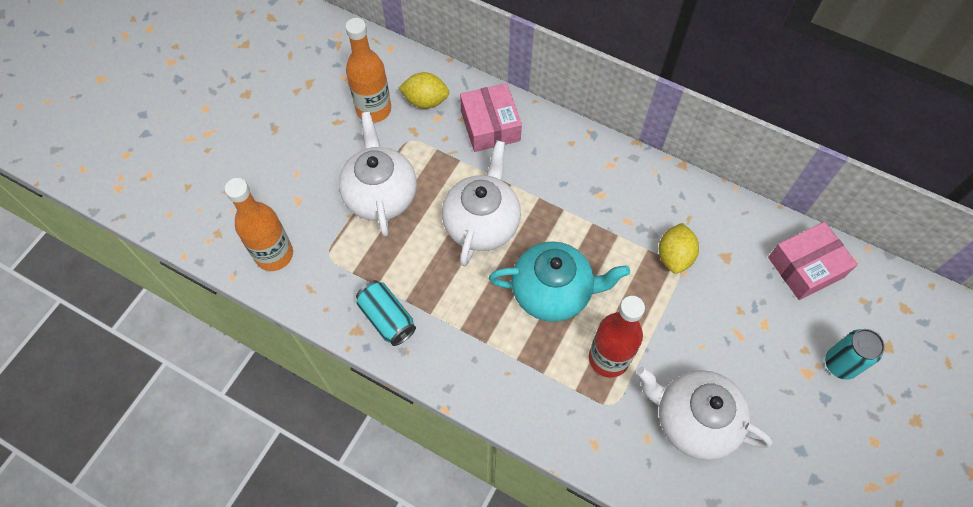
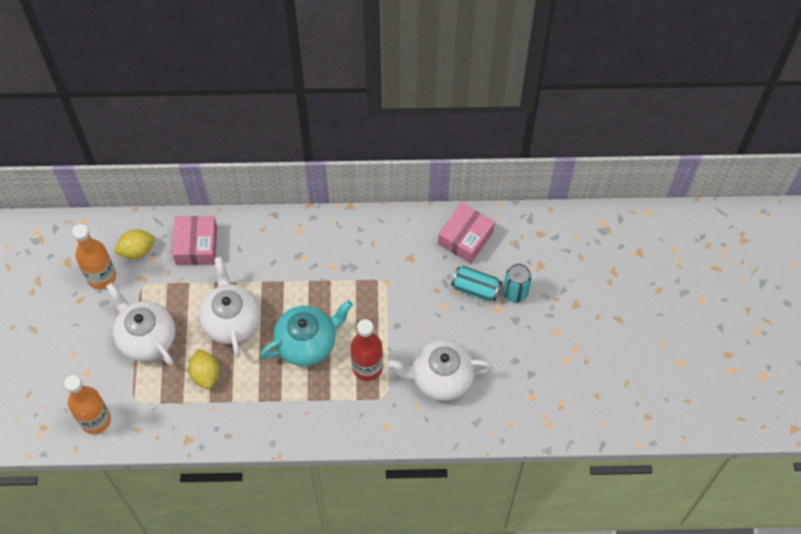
camera: 30 degrees left, 0 degrees up
(387, 318) = (204, 420): turquoise can -> turquoise can (475, 289)
(490, 125) = (196, 245): pink box -> pink box turned 45 degrees clockwise
(674, 256) = (376, 275): yellow lemon -> yellow lemon (205, 374)

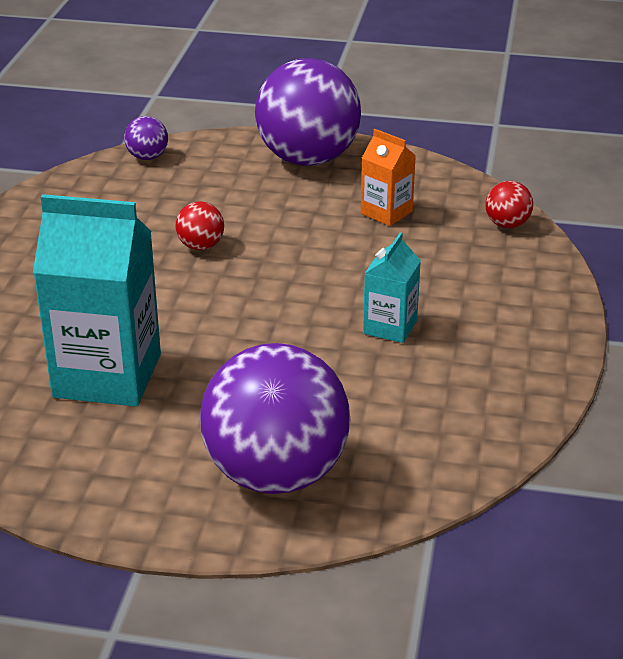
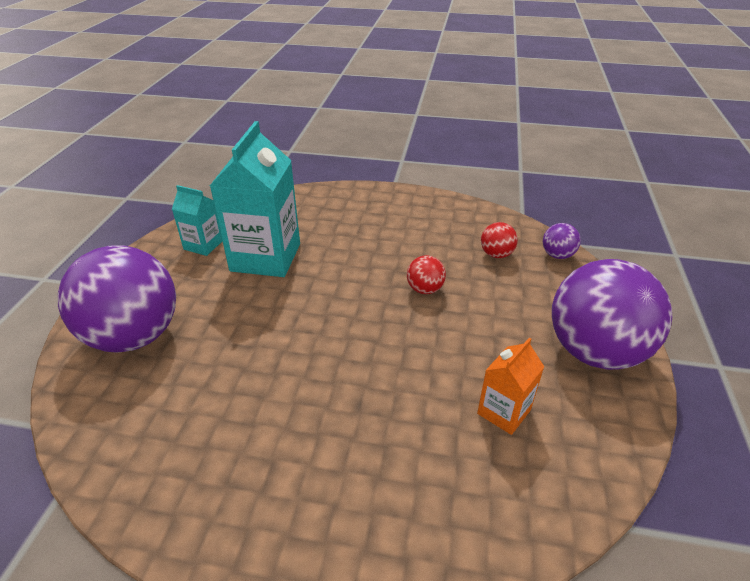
camera: 90 degrees right, 5 degrees up
(390, 327) = (300, 407): turquoise carton -> turquoise carton (203, 245)
(507, 224) = (501, 533): red ball -> red ball (496, 254)

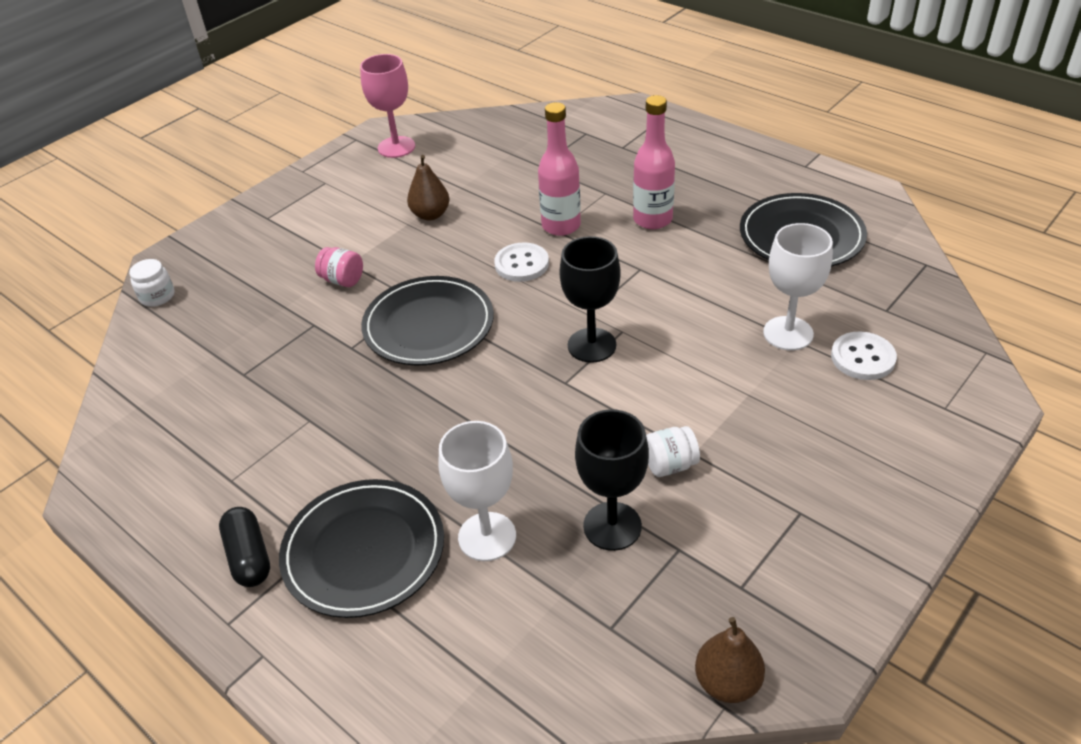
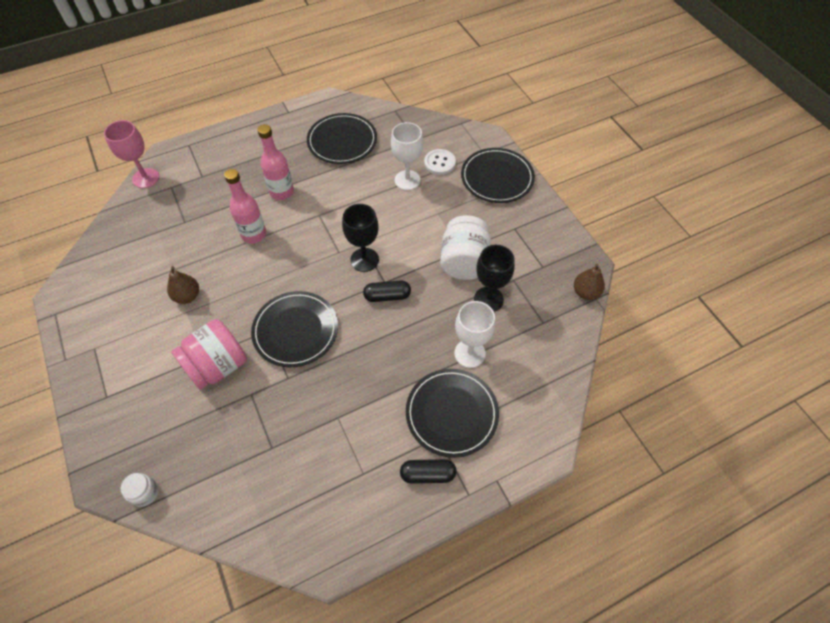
camera: 70 degrees left, 15 degrees up
(342, 280) = (217, 365): pink jar -> pink jar, size x2.06
(396, 147) = (90, 292): pink goblet -> pink goblet (146, 178)
(521, 264) = (274, 266): white button -> none
(540, 395) = (387, 296): none -> black capsule
(670, 465) = (464, 262): white jar -> white jar, size x2.06
(901, 446) = (497, 178): none -> black plate

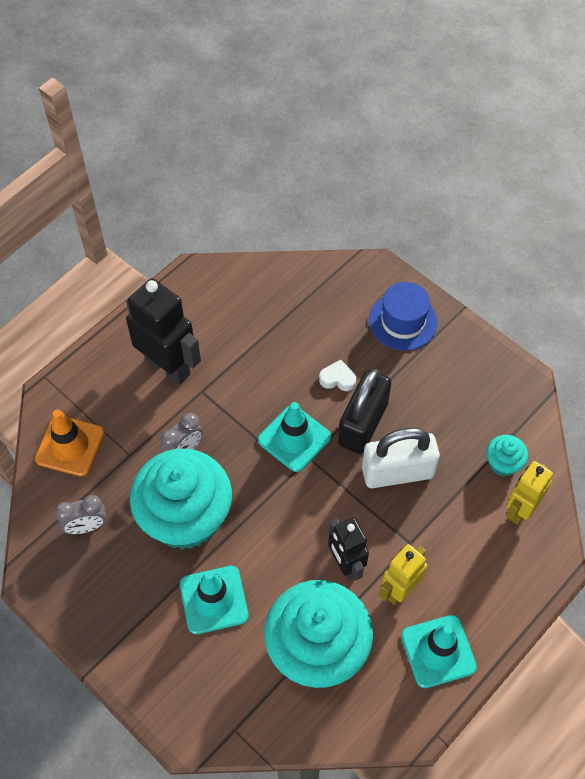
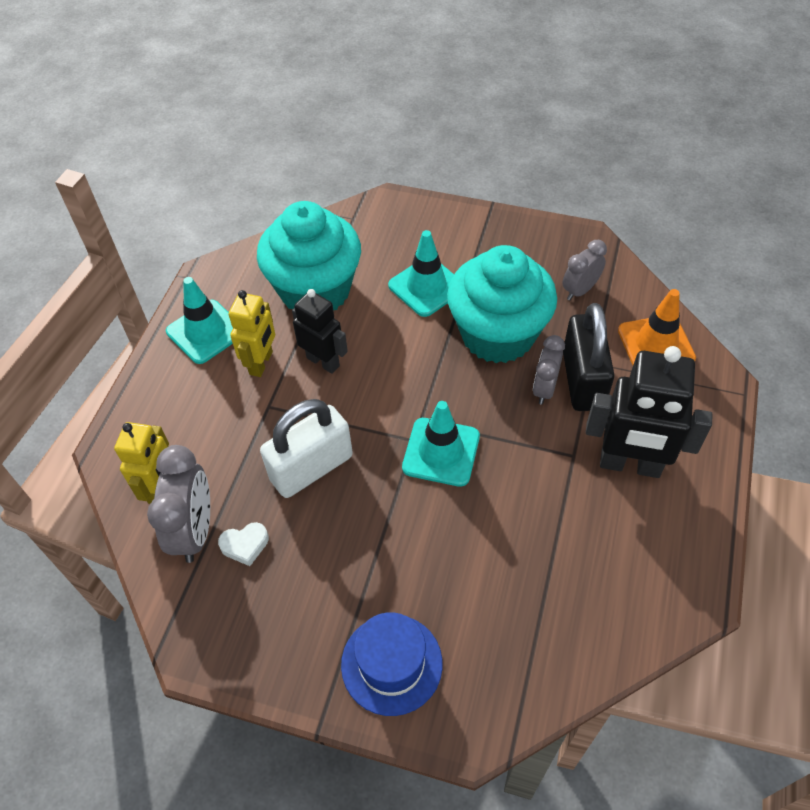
camera: 155 degrees right, 5 degrees down
(337, 379) = (432, 542): white heart -> white heart (245, 545)
(363, 424) = (375, 502): black padlock -> black padlock (582, 380)
(503, 463) = (195, 531): turquoise cupcake -> grey clock

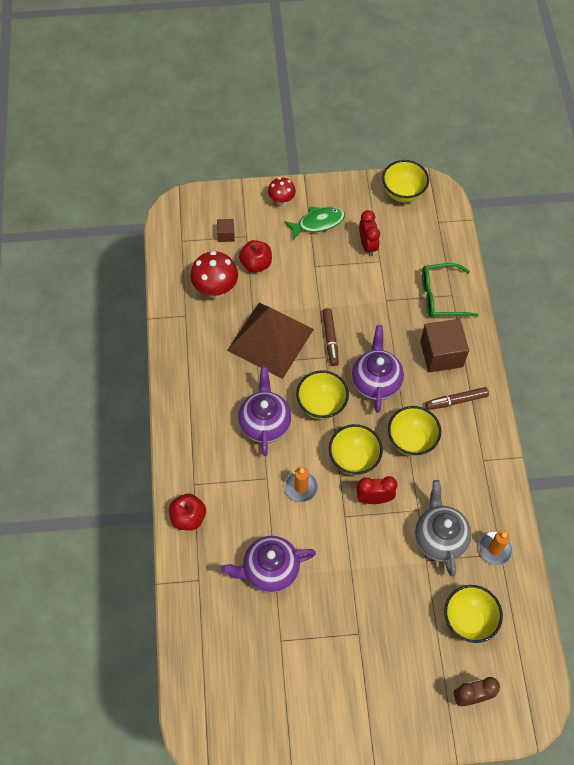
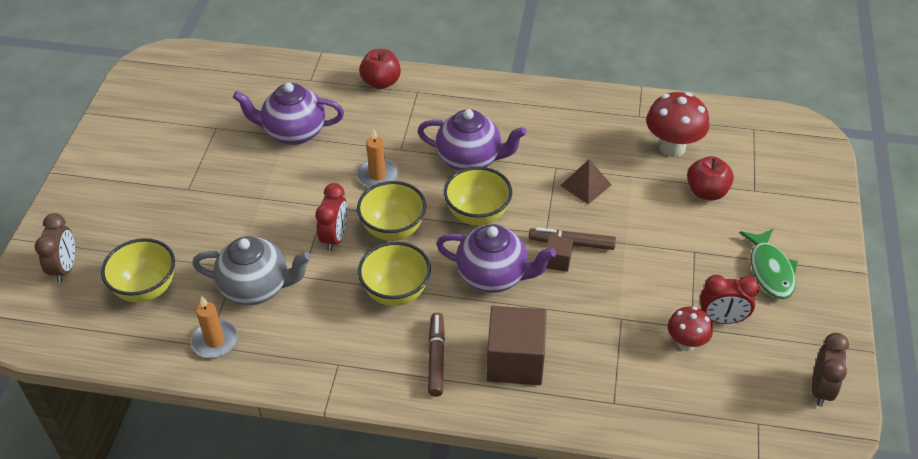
camera: 105 degrees right, 15 degrees down
(226, 235) = (758, 171): brown cube -> brown cube (557, 261)
(269, 570) = (293, 132): purple teapot -> purple teapot turned 90 degrees counterclockwise
(270, 339) = (586, 185): brown pyramid -> brown pyramid, size x0.44
(281, 201) = (814, 238): red mushroom -> red mushroom (686, 343)
(403, 193) = (821, 389): yellow bowl -> brown clock
(441, 296) = (614, 388): green glasses -> none

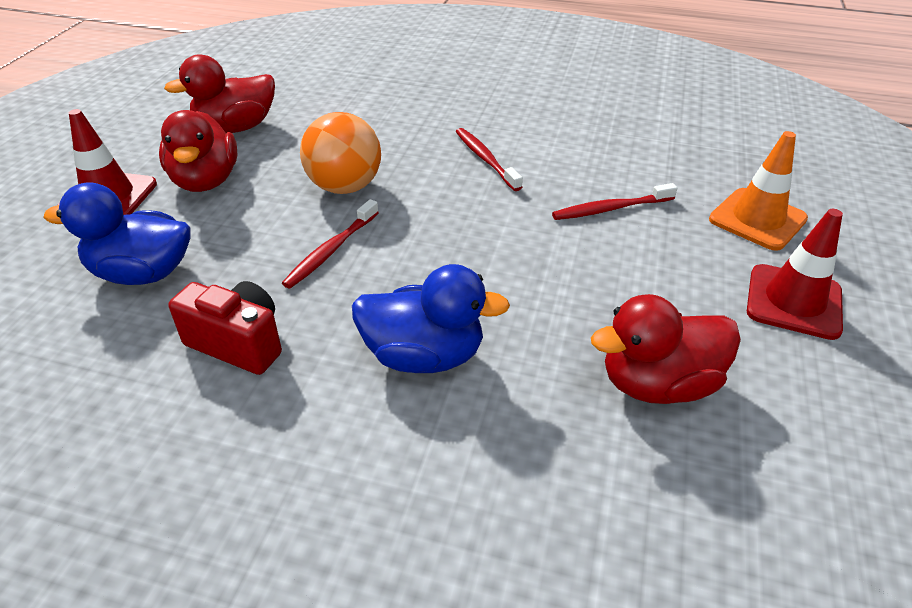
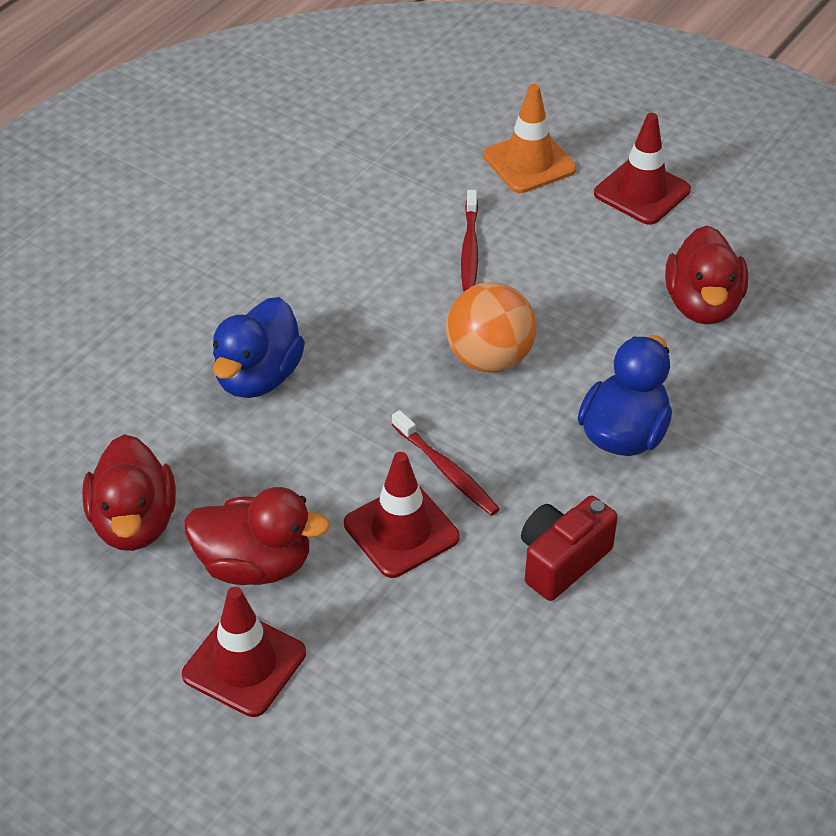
camera: 70 degrees left, 5 degrees up
(142, 273) = (420, 632): blue duck -> blue duck (258, 377)
(255, 240) = (401, 531): none -> red traffic cone
(345, 187) = (332, 439): orange ball -> orange ball (489, 358)
(486, 159) = (335, 310): red toothbrush -> none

▸ **WHAT YOU HAVE TO DO**:
Exact copy, no pictures: set down all the entries again as they stand.

▸ **ANSWER SPACE**:
camera: 30 degrees left, 0 degrees up
(387, 318) = (204, 420): turquoise can -> turquoise can (475, 289)
(490, 125) = (196, 245): pink box -> pink box turned 45 degrees clockwise
(674, 256) = (376, 275): yellow lemon -> yellow lemon (205, 374)

camera: 90 degrees right, 5 degrees up
(390, 327) = (300, 407): turquoise carton -> turquoise carton (203, 245)
(507, 224) = (501, 533): red ball -> red ball (496, 254)

camera: 70 degrees left, 15 degrees up
(342, 280) = (217, 365): pink jar -> pink jar, size x2.06
(396, 147) = (90, 292): pink goblet -> pink goblet (146, 178)
(521, 264) = (274, 266): white button -> none
(540, 395) = (387, 296): none -> black capsule
(670, 465) = (464, 262): white jar -> white jar, size x2.06
(901, 446) = (497, 178): none -> black plate

camera: 155 degrees right, 5 degrees down
(337, 379) = (432, 542): white heart -> white heart (245, 545)
(363, 424) = (375, 502): black padlock -> black padlock (582, 380)
(503, 463) = (195, 531): turquoise cupcake -> grey clock

camera: 105 degrees right, 15 degrees down
(226, 235) = (758, 171): brown cube -> brown cube (557, 261)
(269, 570) = (293, 132): purple teapot -> purple teapot turned 90 degrees counterclockwise
(270, 339) = (586, 185): brown pyramid -> brown pyramid, size x0.44
(281, 201) = (814, 238): red mushroom -> red mushroom (686, 343)
(403, 193) = (821, 389): yellow bowl -> brown clock
(441, 296) = (614, 388): green glasses -> none

camera: 70 degrees left, 5 degrees up
(142, 273) = (420, 632): blue duck -> blue duck (258, 377)
(255, 240) = (401, 531): none -> red traffic cone
(345, 187) = (332, 439): orange ball -> orange ball (489, 358)
(486, 159) = (335, 310): red toothbrush -> none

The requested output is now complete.